— INFORMATION —
___
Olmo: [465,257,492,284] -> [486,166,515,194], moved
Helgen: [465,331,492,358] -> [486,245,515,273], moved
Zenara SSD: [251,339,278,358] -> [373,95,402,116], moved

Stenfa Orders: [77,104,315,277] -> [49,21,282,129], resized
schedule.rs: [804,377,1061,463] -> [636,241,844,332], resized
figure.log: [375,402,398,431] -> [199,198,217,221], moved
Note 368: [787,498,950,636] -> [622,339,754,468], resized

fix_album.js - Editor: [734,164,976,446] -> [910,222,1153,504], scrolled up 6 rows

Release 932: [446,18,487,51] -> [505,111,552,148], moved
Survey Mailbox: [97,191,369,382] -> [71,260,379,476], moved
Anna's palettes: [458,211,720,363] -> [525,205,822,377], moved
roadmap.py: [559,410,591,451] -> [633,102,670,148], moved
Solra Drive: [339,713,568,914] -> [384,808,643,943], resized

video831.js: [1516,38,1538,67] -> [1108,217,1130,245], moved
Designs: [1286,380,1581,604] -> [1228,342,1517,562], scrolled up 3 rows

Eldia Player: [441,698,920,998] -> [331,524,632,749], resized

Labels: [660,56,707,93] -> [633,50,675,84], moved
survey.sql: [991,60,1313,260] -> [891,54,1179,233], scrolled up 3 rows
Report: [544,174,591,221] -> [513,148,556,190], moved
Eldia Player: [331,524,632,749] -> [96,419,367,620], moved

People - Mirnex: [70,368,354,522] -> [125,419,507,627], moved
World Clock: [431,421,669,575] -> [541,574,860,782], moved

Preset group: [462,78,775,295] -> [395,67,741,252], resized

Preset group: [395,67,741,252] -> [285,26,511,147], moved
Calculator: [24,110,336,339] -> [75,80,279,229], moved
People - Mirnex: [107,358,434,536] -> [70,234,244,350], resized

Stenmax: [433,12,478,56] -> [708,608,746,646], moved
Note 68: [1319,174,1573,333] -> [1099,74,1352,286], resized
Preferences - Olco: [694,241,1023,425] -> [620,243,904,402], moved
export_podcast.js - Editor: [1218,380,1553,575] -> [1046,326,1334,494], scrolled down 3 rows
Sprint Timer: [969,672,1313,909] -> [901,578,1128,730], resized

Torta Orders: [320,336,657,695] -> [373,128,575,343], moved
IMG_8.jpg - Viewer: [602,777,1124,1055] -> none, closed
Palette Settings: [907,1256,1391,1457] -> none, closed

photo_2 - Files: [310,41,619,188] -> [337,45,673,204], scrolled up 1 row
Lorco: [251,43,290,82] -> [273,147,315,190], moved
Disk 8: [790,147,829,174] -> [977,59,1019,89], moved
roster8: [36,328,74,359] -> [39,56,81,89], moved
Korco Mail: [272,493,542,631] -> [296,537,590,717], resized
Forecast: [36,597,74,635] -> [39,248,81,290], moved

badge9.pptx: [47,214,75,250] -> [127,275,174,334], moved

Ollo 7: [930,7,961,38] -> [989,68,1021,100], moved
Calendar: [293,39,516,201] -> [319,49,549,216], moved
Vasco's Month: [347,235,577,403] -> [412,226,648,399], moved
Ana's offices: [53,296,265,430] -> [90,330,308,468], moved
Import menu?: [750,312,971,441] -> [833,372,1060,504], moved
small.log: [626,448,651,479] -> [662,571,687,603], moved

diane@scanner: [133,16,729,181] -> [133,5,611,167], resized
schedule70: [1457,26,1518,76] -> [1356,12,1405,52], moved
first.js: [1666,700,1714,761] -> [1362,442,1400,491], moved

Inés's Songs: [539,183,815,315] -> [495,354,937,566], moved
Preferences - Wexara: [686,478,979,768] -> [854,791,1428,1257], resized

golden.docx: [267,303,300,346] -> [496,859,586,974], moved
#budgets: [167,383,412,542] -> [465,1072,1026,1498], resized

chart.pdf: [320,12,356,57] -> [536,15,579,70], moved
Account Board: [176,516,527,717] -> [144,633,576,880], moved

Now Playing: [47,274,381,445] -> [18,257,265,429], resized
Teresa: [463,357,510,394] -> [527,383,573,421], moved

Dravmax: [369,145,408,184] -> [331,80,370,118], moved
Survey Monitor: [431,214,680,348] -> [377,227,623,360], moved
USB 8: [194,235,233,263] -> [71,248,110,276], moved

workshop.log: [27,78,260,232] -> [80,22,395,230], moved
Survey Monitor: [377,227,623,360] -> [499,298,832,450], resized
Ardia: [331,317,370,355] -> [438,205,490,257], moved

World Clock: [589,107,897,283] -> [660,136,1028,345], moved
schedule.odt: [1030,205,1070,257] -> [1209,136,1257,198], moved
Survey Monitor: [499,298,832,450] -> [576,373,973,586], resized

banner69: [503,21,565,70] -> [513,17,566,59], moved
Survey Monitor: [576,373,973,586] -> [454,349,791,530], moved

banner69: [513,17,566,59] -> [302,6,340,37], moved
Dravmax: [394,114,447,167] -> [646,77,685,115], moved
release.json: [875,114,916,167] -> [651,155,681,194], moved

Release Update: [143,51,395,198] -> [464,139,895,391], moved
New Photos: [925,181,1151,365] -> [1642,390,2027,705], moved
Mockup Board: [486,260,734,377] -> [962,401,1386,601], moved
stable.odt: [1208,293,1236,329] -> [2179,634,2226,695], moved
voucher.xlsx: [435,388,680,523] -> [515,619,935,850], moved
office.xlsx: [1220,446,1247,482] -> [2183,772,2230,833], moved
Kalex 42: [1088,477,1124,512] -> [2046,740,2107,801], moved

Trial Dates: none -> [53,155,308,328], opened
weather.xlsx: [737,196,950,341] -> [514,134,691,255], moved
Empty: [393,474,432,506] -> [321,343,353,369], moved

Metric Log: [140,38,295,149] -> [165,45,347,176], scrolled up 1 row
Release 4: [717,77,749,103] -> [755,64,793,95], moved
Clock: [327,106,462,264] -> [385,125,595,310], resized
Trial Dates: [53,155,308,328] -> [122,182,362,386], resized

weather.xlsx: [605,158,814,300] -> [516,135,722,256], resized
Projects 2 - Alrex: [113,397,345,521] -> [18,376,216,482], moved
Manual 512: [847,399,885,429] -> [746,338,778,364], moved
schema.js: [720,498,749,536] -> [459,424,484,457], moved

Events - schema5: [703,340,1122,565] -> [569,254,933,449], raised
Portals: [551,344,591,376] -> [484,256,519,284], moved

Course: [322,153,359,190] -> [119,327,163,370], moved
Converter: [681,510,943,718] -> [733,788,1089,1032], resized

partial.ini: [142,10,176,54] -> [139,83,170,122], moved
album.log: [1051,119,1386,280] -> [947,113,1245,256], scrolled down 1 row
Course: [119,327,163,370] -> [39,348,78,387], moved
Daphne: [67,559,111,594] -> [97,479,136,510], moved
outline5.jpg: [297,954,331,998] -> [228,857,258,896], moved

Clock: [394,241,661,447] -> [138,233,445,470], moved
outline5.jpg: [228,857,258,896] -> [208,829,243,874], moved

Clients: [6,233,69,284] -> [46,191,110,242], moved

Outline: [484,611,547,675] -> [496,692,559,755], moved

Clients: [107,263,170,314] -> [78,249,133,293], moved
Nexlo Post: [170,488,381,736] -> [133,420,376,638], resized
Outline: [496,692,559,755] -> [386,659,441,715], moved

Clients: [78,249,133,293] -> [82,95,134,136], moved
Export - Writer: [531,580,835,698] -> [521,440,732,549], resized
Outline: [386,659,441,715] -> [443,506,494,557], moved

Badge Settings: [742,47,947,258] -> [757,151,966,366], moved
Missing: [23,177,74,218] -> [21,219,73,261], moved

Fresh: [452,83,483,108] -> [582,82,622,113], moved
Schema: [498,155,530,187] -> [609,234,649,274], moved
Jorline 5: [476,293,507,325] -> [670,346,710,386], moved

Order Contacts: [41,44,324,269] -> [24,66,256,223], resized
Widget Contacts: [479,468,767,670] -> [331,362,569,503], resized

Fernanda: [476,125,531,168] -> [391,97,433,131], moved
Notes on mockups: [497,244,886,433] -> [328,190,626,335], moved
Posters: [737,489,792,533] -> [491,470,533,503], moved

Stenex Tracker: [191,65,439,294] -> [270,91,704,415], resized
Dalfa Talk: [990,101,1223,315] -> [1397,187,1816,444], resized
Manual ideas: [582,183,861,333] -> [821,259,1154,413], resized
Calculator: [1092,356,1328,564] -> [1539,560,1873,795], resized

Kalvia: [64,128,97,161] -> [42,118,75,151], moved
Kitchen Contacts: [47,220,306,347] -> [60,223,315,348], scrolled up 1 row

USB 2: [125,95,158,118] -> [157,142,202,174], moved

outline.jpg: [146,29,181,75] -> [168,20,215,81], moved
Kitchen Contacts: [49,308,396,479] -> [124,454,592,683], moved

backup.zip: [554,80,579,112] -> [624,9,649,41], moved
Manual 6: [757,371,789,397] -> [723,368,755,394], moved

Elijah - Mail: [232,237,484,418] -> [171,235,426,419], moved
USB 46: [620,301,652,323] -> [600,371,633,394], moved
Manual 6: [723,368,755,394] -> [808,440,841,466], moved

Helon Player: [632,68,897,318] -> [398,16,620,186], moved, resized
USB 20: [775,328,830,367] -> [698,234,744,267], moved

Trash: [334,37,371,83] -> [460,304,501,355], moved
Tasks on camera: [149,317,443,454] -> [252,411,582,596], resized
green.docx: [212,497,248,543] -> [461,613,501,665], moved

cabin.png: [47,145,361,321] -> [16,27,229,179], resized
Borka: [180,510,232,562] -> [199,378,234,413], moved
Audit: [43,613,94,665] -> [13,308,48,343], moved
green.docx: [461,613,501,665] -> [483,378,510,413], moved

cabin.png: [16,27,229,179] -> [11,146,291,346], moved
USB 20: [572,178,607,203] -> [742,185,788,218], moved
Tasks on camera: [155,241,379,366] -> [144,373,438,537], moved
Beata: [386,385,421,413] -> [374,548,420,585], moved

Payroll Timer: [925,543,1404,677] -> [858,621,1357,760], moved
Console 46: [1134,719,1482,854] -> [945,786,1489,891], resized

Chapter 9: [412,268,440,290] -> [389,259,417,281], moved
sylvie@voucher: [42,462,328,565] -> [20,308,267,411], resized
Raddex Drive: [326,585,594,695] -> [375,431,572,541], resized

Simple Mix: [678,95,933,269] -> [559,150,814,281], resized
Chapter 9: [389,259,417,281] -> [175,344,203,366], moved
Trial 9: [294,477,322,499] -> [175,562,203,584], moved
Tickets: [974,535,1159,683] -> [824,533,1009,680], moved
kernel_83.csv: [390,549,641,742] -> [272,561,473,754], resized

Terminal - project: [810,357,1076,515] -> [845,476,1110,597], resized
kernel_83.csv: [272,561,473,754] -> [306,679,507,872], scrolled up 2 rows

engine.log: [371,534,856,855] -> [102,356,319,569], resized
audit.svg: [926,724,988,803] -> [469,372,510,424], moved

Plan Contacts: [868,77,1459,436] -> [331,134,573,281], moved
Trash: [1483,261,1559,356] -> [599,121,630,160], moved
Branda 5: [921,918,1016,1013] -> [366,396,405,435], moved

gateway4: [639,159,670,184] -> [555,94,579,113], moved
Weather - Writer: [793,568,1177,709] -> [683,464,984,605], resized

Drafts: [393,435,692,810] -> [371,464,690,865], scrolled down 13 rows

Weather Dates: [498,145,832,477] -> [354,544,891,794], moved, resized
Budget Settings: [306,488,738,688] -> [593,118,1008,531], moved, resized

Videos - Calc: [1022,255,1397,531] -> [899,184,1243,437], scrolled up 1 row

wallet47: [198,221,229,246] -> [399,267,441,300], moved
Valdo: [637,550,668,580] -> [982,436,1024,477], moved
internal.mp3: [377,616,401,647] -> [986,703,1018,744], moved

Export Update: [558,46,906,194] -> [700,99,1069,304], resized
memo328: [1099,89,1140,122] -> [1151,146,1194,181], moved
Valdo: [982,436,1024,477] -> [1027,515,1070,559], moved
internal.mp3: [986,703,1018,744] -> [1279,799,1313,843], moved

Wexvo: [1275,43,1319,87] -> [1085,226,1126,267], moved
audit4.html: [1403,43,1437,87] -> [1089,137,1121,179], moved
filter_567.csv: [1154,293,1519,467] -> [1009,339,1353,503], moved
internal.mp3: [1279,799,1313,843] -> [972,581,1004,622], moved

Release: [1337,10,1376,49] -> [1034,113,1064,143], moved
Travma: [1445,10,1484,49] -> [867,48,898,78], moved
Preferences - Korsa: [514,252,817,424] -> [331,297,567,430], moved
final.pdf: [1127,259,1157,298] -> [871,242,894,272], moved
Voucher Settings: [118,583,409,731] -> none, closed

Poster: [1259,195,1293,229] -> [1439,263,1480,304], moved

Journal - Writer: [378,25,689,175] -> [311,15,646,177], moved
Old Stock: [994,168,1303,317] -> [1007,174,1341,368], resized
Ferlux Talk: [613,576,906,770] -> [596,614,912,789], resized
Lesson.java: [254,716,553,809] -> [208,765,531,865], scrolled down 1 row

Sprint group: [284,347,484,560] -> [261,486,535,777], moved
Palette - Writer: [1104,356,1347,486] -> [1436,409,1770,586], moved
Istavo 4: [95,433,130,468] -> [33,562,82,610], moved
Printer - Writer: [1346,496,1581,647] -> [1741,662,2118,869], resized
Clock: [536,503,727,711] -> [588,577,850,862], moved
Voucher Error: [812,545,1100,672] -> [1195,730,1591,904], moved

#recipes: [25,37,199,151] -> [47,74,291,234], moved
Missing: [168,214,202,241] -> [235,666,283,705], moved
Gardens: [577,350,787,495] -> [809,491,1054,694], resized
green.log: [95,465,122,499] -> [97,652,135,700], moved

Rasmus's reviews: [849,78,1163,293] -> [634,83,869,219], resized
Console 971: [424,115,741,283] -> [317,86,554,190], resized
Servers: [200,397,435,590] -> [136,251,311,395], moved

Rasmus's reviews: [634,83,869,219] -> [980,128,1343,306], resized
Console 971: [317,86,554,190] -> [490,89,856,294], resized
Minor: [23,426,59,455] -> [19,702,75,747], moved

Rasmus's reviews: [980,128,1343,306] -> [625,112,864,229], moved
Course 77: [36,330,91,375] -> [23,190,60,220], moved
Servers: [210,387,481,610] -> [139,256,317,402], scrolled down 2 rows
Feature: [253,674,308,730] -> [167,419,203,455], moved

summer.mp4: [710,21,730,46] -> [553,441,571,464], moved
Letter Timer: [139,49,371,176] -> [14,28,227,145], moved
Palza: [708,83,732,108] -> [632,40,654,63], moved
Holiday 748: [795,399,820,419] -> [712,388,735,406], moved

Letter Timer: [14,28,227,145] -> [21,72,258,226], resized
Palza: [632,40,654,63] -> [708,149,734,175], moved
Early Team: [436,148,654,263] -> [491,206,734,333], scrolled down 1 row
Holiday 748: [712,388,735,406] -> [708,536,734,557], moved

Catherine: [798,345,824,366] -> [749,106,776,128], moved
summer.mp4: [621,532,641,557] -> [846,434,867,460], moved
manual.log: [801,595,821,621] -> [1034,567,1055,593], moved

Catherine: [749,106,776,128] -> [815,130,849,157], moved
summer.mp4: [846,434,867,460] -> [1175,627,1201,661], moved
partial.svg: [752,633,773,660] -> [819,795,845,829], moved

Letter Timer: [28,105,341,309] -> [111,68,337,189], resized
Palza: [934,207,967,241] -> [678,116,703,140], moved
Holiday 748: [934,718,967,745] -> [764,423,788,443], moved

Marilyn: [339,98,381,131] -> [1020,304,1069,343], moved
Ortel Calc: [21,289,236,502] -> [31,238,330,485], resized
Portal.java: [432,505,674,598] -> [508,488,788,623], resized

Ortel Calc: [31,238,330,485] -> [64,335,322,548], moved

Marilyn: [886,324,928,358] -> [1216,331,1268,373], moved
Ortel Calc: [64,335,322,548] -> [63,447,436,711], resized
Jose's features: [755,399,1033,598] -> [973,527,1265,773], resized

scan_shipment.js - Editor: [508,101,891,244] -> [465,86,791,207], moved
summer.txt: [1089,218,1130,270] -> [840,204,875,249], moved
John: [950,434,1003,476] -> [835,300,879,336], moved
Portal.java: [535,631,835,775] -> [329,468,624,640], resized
___
— TASK —
Of all the entries above, repeat only the lines from the line that has "New Photos: [925,181,1151,365]" to the line that has "Converter: [681,510,943,718] ->", both lines included, exactly.

— WRITTEN ANSWER —
New Photos: [925,181,1151,365] -> [1642,390,2027,705], moved
Mockup Board: [486,260,734,377] -> [962,401,1386,601], moved
stable.odt: [1208,293,1236,329] -> [2179,634,2226,695], moved
voucher.xlsx: [435,388,680,523] -> [515,619,935,850], moved
office.xlsx: [1220,446,1247,482] -> [2183,772,2230,833], moved
Kalex 42: [1088,477,1124,512] -> [2046,740,2107,801], moved

Trial Dates: none -> [53,155,308,328], opened
weather.xlsx: [737,196,950,341] -> [514,134,691,255], moved
Empty: [393,474,432,506] -> [321,343,353,369], moved

Metric Log: [140,38,295,149] -> [165,45,347,176], scrolled up 1 row
Release 4: [717,77,749,103] -> [755,64,793,95], moved
Clock: [327,106,462,264] -> [385,125,595,310], resized
Trial Dates: [53,155,308,328] -> [122,182,362,386], resized

weather.xlsx: [605,158,814,300] -> [516,135,722,256], resized
Projects 2 - Alrex: [113,397,345,521] -> [18,376,216,482], moved
Manual 512: [847,399,885,429] -> [746,338,778,364], moved
schema.js: [720,498,749,536] -> [459,424,484,457], moved

Events - schema5: [703,340,1122,565] -> [569,254,933,449], raised
Portals: [551,344,591,376] -> [484,256,519,284], moved

Course: [322,153,359,190] -> [119,327,163,370], moved
Converter: [681,510,943,718] -> [733,788,1089,1032], resized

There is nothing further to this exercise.